Exercise details >>
Among the entries below, find every line that contains the string "TRIG", then copy it.

Extracted material >>
━━━

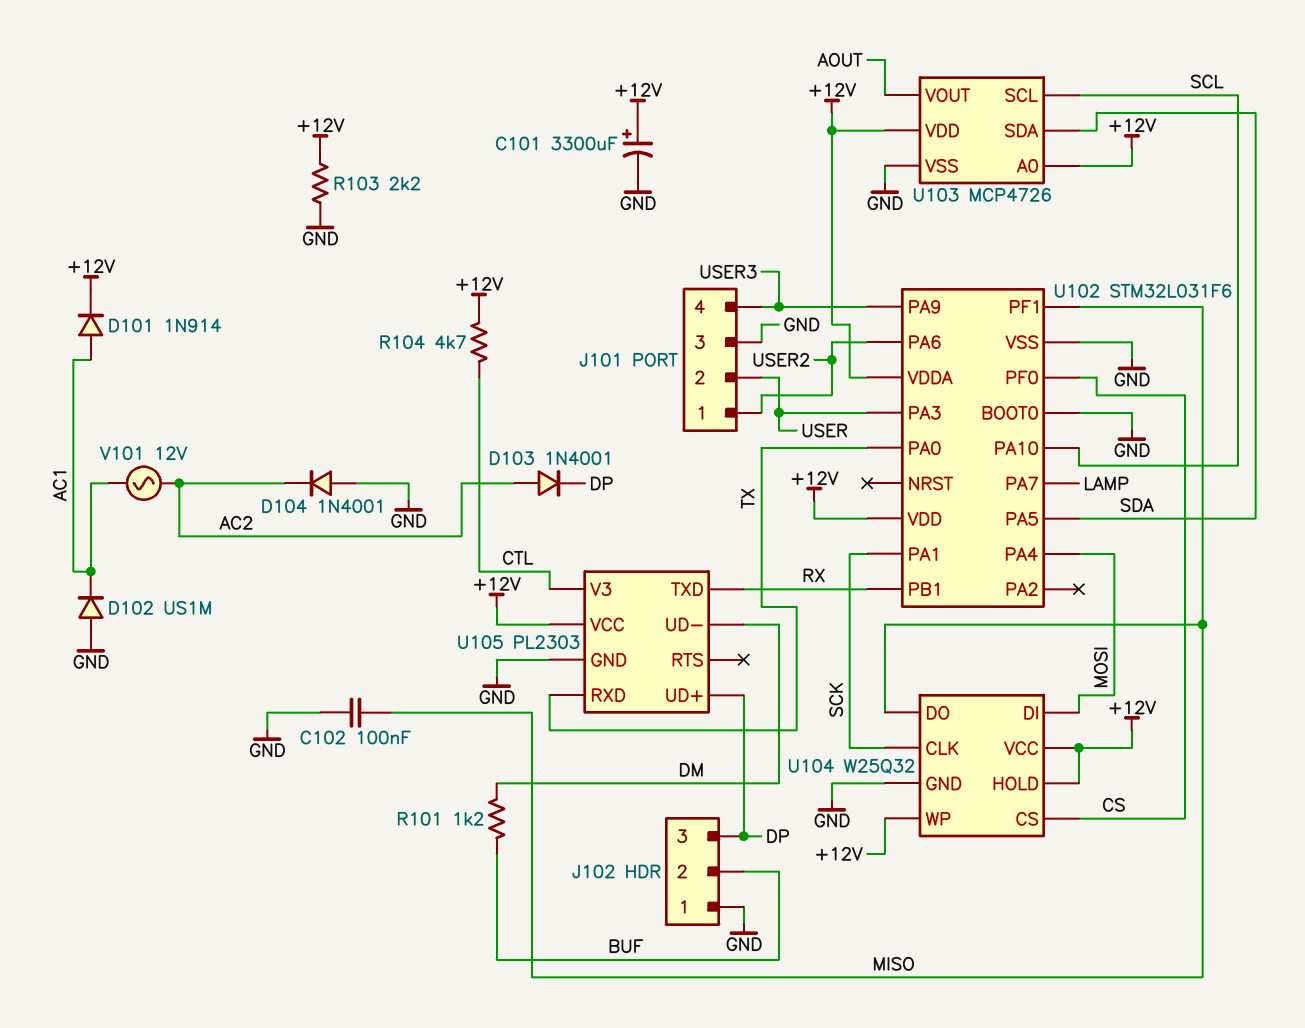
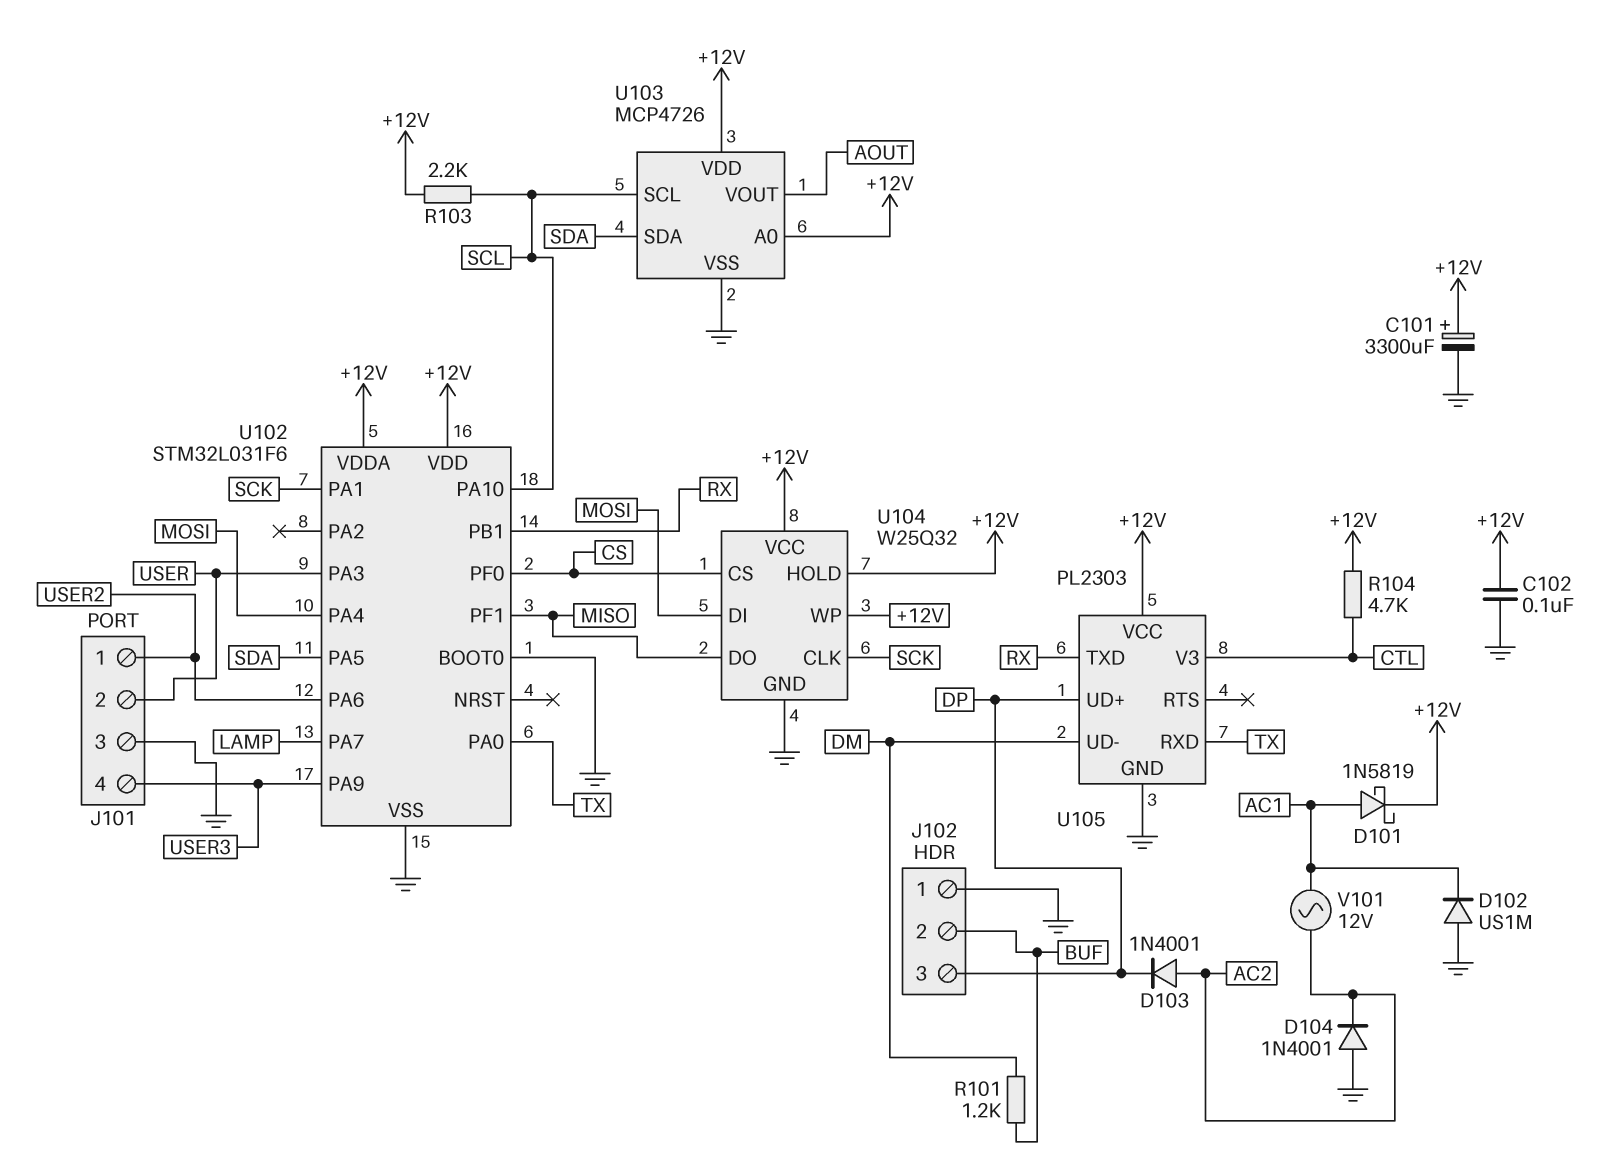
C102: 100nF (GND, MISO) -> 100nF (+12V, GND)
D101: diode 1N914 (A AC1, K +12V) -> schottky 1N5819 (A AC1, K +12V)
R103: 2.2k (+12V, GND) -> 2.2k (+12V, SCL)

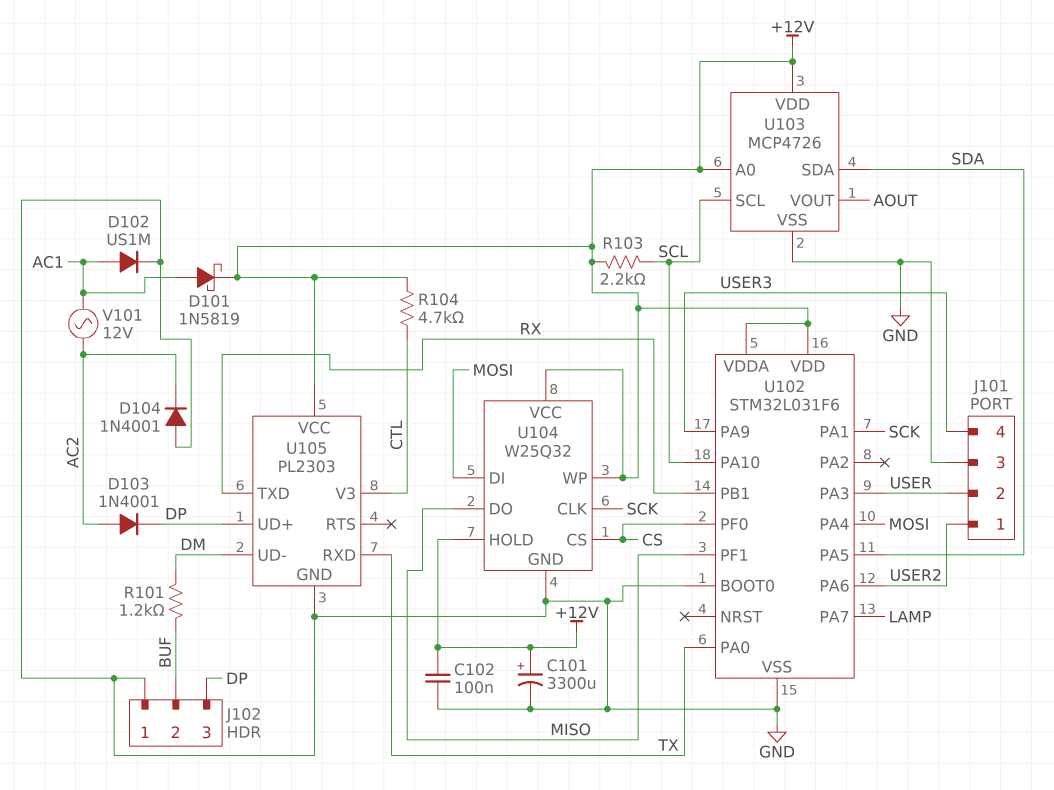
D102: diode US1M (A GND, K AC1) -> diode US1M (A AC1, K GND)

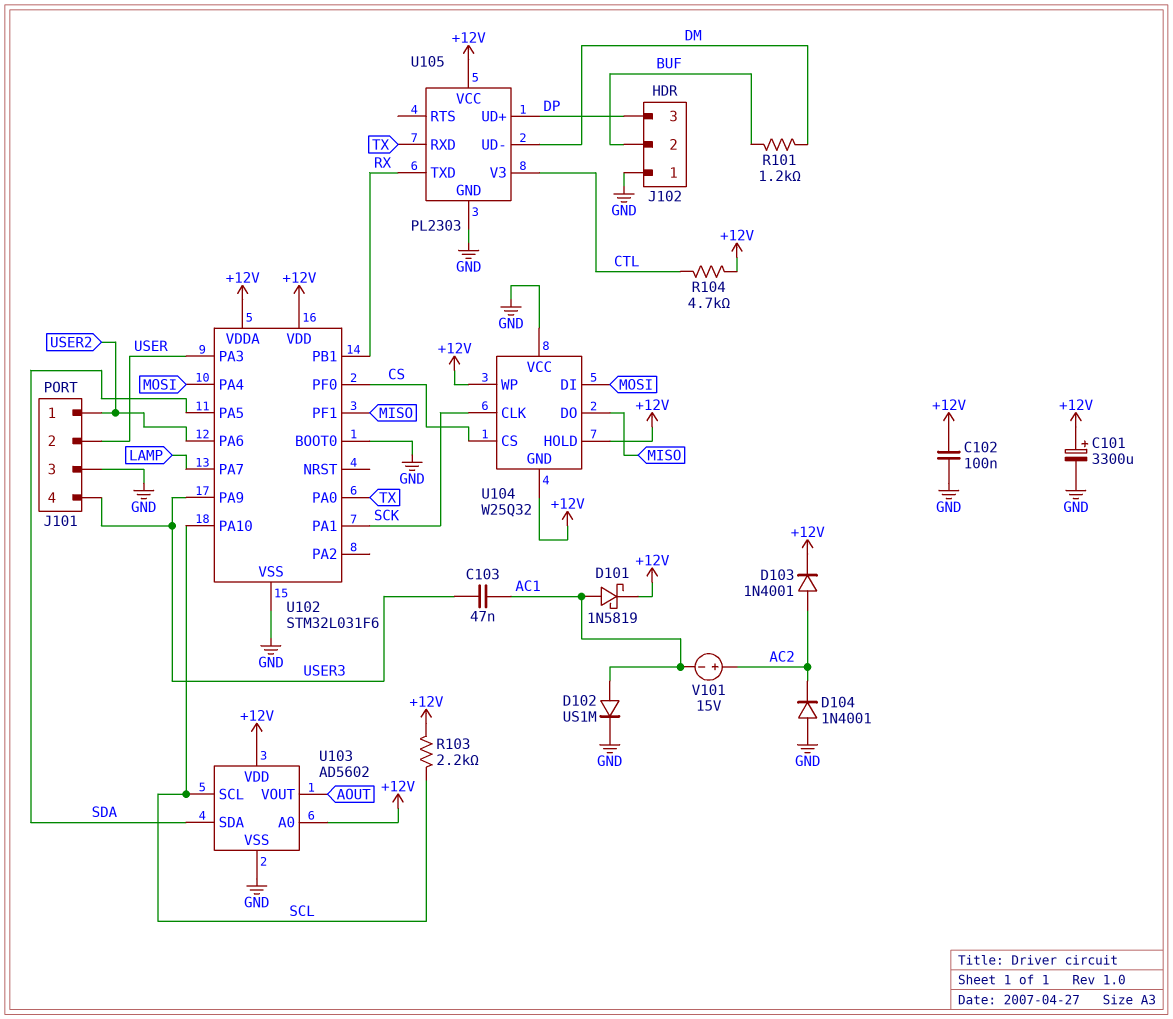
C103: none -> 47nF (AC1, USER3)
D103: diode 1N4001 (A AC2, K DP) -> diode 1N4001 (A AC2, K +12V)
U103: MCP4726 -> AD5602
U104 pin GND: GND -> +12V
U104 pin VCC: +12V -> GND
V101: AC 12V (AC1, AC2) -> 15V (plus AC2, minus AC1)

━━━

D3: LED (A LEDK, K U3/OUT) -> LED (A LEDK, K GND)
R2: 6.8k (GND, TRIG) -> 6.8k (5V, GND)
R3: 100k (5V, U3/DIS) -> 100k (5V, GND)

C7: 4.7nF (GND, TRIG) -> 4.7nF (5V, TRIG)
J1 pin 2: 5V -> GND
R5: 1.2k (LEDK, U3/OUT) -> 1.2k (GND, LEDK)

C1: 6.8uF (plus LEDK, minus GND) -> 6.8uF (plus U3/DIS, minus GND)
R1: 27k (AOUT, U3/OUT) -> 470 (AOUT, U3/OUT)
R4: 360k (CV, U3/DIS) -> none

━━━

Expected answer >>
R2: 6.8k (GND, TRIG) -> 6.8k (5V, GND)
C7: 4.7nF (GND, TRIG) -> 4.7nF (5V, TRIG)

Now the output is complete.